::: The data

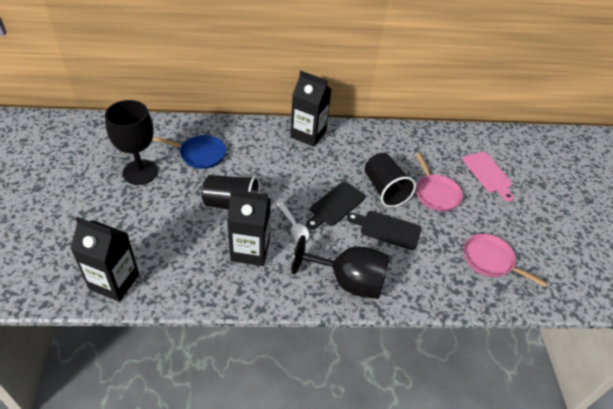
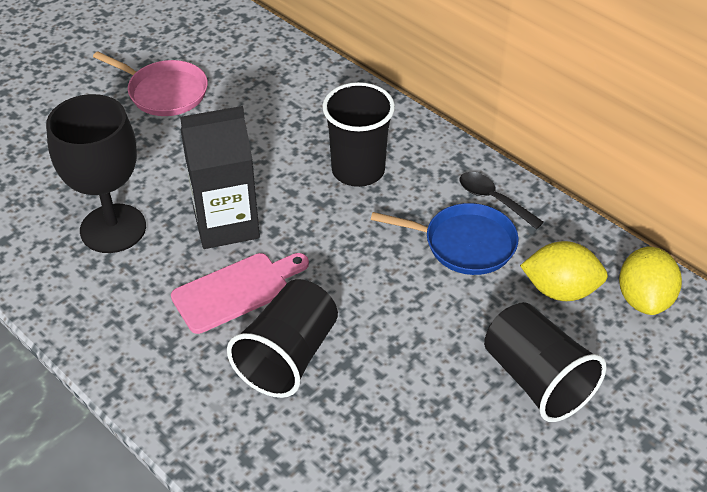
black carton: 3 -> 1
black cup: 2 -> 3
black cutting board: 2 -> 0
black goblet: 2 -> 1
black spoon: 0 -> 1
pink pan: 2 -> 1
white spoon: 1 -> 0
yellow lemon: 0 -> 2

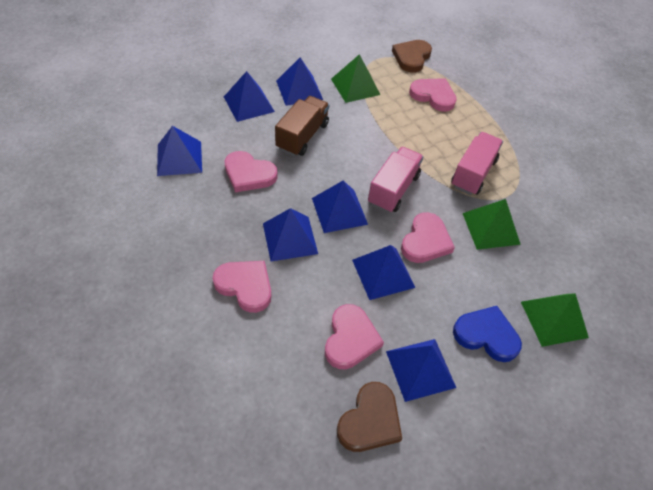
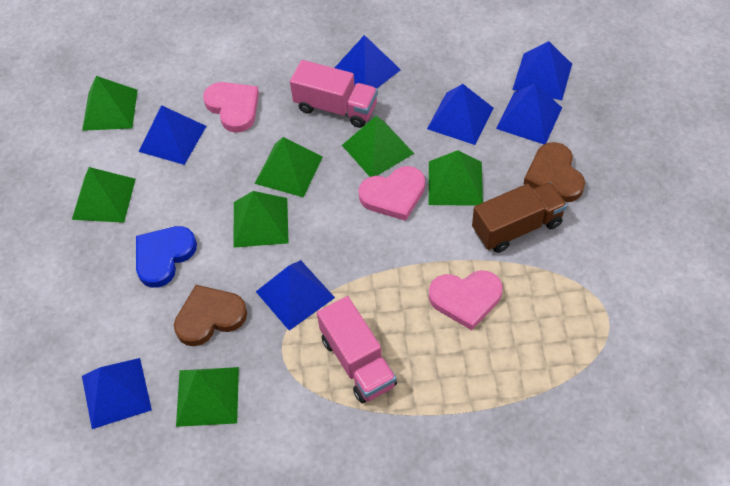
green pyramid: 3 -> 7
pink heart: 5 -> 3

::::::

From the line with "black goblet: 2 -> 1" through the end of the listing, write out every line exactly, leaving out the pictures.

black goblet: 2 -> 1
black spoon: 0 -> 1
pink pan: 2 -> 1
white spoon: 1 -> 0
yellow lemon: 0 -> 2

green pyramid: 3 -> 7
pink heart: 5 -> 3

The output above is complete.